== DATA ==
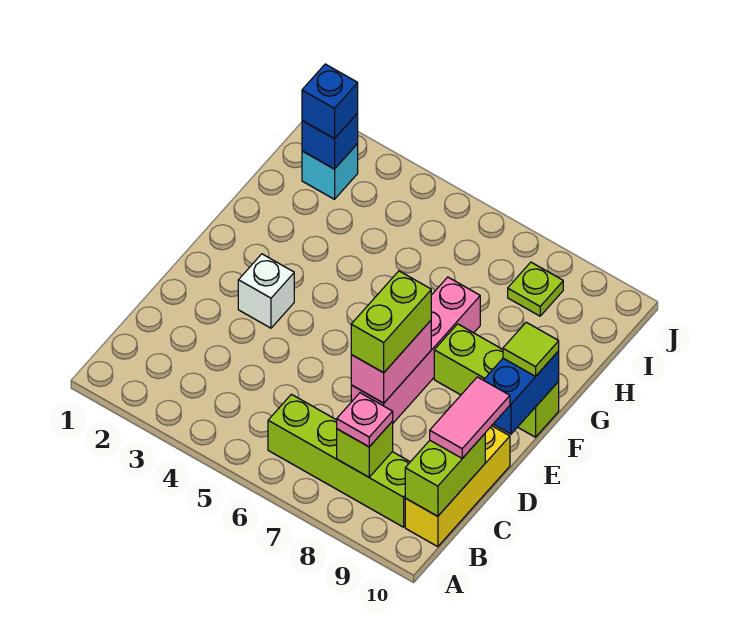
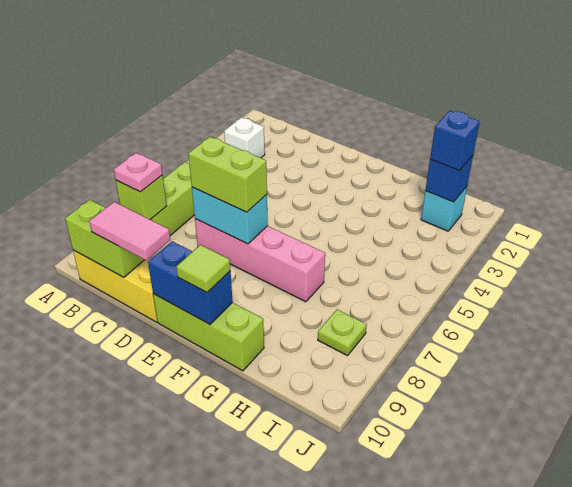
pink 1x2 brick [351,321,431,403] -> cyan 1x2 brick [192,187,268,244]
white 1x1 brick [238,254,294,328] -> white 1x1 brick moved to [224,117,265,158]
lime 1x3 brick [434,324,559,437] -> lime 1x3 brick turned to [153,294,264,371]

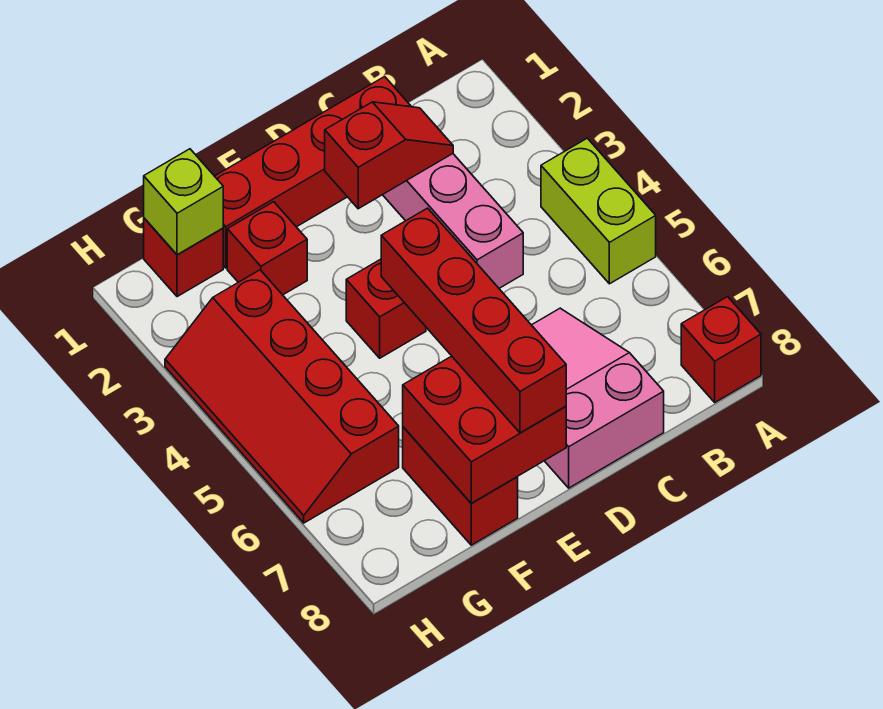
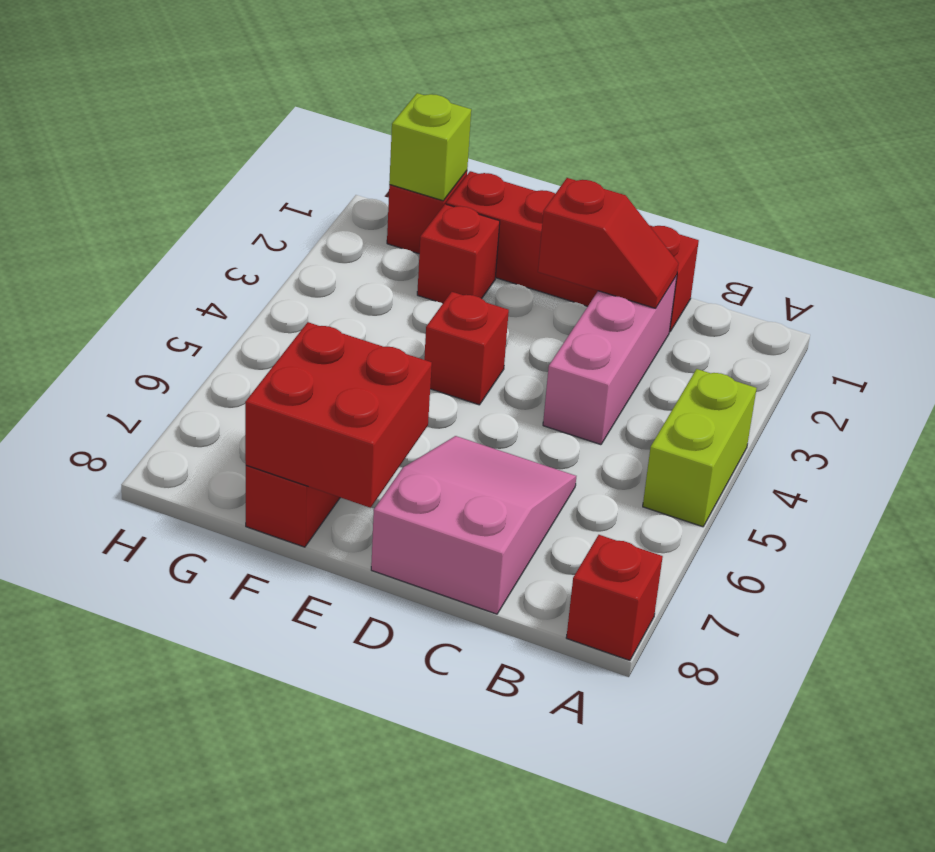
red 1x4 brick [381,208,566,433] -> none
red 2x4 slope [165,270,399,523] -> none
===
== DATA ==
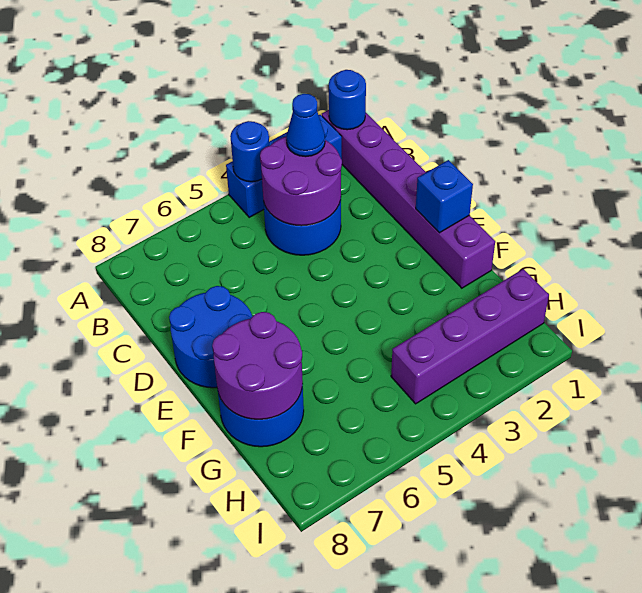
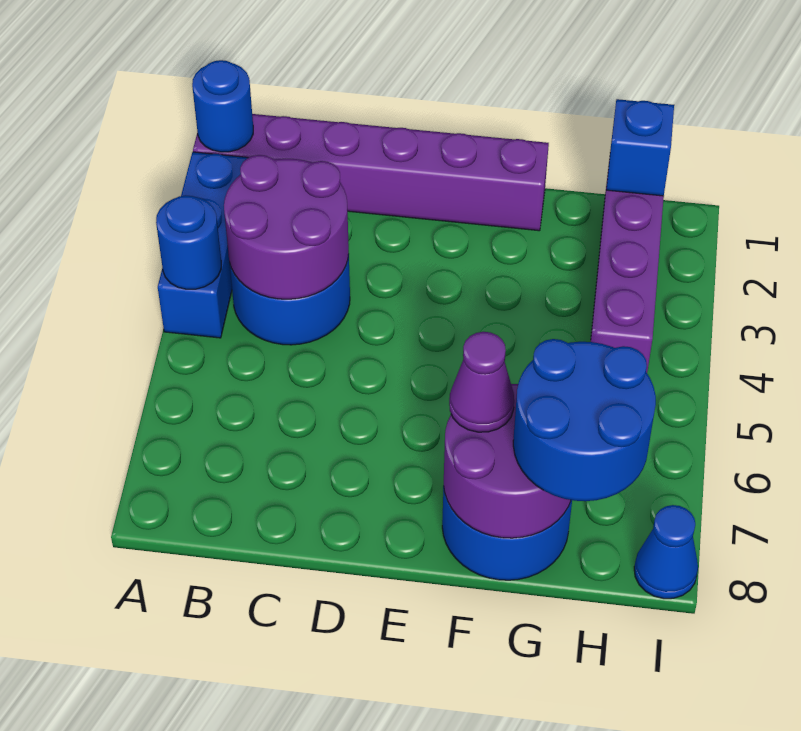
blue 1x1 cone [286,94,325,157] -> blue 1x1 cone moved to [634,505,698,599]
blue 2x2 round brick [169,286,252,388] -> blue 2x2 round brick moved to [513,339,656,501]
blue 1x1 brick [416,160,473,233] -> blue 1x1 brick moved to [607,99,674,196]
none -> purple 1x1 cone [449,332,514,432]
===
== WHAT IS REQUIRED ==
Retrieve each line from the records above where the word "moved" occurs.

== SOLUTION ==
white 1x1 brick [238,254,294,328] -> white 1x1 brick moved to [224,117,265,158]
blue 1x1 cone [286,94,325,157] -> blue 1x1 cone moved to [634,505,698,599]
blue 2x2 round brick [169,286,252,388] -> blue 2x2 round brick moved to [513,339,656,501]
blue 1x1 brick [416,160,473,233] -> blue 1x1 brick moved to [607,99,674,196]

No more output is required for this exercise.